[TASK TO CARRY OUT]:
Up to and including the line containing "IC110: NAND (in", set down each line of the entries below exactly, starting from the first, and leave out the rest.

*****

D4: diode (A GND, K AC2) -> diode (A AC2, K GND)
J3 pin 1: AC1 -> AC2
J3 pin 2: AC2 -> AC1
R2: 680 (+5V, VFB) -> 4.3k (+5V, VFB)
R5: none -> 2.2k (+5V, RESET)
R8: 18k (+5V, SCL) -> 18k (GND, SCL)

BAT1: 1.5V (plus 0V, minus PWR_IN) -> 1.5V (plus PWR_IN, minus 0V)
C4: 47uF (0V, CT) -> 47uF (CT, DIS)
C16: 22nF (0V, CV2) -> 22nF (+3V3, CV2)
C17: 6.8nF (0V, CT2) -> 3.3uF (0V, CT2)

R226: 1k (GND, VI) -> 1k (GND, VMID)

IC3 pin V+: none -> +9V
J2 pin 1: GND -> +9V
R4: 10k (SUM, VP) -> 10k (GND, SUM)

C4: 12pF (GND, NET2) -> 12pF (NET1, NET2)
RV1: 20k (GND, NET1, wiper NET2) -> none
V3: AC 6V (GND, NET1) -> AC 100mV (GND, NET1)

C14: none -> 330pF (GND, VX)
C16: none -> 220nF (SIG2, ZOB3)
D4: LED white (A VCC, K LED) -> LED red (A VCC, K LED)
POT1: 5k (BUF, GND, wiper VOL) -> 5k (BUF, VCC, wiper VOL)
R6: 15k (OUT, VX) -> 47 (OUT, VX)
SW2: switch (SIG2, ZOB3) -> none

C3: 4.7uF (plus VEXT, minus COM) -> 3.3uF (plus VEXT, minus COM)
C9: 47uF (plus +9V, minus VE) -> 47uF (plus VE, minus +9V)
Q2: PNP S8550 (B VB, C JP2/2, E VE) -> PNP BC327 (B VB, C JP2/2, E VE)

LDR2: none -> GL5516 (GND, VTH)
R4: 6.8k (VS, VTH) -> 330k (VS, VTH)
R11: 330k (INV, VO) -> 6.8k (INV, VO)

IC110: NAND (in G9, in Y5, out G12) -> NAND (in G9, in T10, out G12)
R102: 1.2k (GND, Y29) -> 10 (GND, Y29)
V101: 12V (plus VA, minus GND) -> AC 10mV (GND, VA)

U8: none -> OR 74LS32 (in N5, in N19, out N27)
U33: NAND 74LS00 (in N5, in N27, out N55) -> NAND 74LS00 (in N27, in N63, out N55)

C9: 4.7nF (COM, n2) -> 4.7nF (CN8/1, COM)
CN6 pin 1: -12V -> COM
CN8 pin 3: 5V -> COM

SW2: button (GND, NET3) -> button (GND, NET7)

*****

[OUTPUT OF THE EXERCISE]:
D4: diode (A GND, K AC2) -> diode (A AC2, K GND)
J3 pin 1: AC1 -> AC2
J3 pin 2: AC2 -> AC1
R2: 680 (+5V, VFB) -> 4.3k (+5V, VFB)
R5: none -> 2.2k (+5V, RESET)
R8: 18k (+5V, SCL) -> 18k (GND, SCL)

BAT1: 1.5V (plus 0V, minus PWR_IN) -> 1.5V (plus PWR_IN, minus 0V)
C4: 47uF (0V, CT) -> 47uF (CT, DIS)
C16: 22nF (0V, CV2) -> 22nF (+3V3, CV2)
C17: 6.8nF (0V, CT2) -> 3.3uF (0V, CT2)

R226: 1k (GND, VI) -> 1k (GND, VMID)

IC3 pin V+: none -> +9V
J2 pin 1: GND -> +9V
R4: 10k (SUM, VP) -> 10k (GND, SUM)

C4: 12pF (GND, NET2) -> 12pF (NET1, NET2)
RV1: 20k (GND, NET1, wiper NET2) -> none
V3: AC 6V (GND, NET1) -> AC 100mV (GND, NET1)

C14: none -> 330pF (GND, VX)
C16: none -> 220nF (SIG2, ZOB3)
D4: LED white (A VCC, K LED) -> LED red (A VCC, K LED)
POT1: 5k (BUF, GND, wiper VOL) -> 5k (BUF, VCC, wiper VOL)
R6: 15k (OUT, VX) -> 47 (OUT, VX)
SW2: switch (SIG2, ZOB3) -> none

C3: 4.7uF (plus VEXT, minus COM) -> 3.3uF (plus VEXT, minus COM)
C9: 47uF (plus +9V, minus VE) -> 47uF (plus VE, minus +9V)
Q2: PNP S8550 (B VB, C JP2/2, E VE) -> PNP BC327 (B VB, C JP2/2, E VE)

LDR2: none -> GL5516 (GND, VTH)
R4: 6.8k (VS, VTH) -> 330k (VS, VTH)
R11: 330k (INV, VO) -> 6.8k (INV, VO)

IC110: NAND (in G9, in Y5, out G12) -> NAND (in G9, in T10, out G12)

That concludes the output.